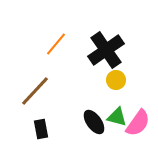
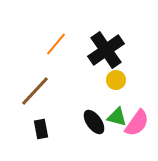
pink semicircle: moved 1 px left
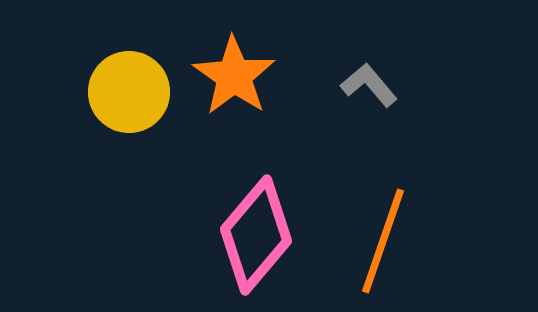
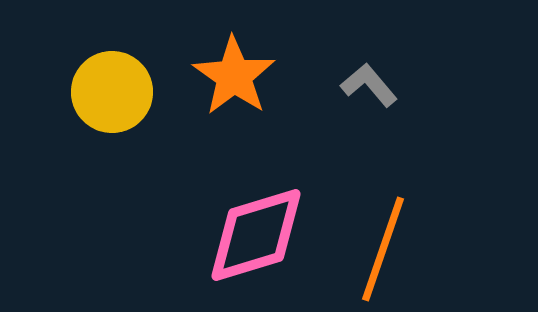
yellow circle: moved 17 px left
pink diamond: rotated 33 degrees clockwise
orange line: moved 8 px down
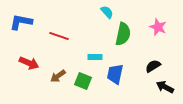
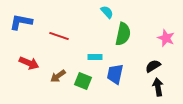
pink star: moved 8 px right, 11 px down
black arrow: moved 7 px left; rotated 54 degrees clockwise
════════════════
> _EXERCISE_
Go through the records above and, whenever a line includes the word "moved", copy it.

> _RESPONSE_
pink semicircle: moved 1 px left
yellow circle: moved 17 px left
orange line: moved 8 px down
pink star: moved 8 px right, 11 px down
black arrow: moved 7 px left; rotated 54 degrees clockwise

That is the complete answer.